# COLLECTED DATA:

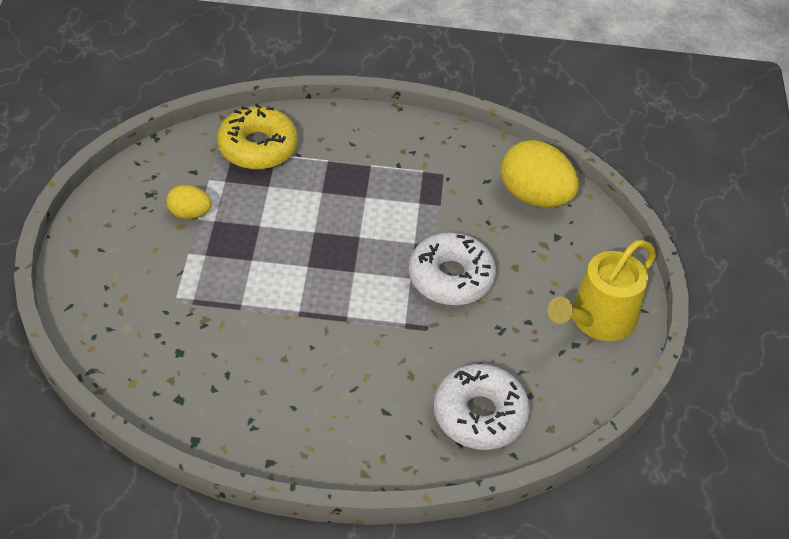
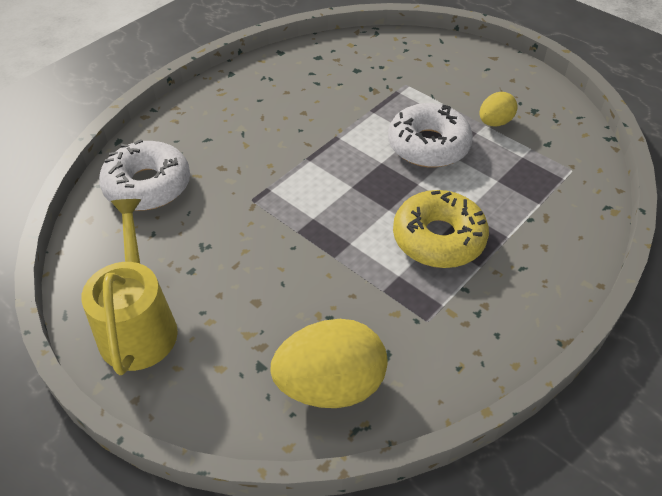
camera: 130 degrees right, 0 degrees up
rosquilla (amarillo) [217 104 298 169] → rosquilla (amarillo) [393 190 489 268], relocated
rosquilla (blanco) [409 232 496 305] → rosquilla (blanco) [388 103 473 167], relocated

# TASK INSTRUCTIONS:
The output has to match the data above line for line, except that pictures are dropped.

# TASK OUTPUT:
camera: 130 degrees right, 0 degrees up
rosquilla (amarillo) [217 104 298 169] → rosquilla (amarillo) [393 190 489 268], relocated
rosquilla (blanco) [409 232 496 305] → rosquilla (blanco) [388 103 473 167], relocated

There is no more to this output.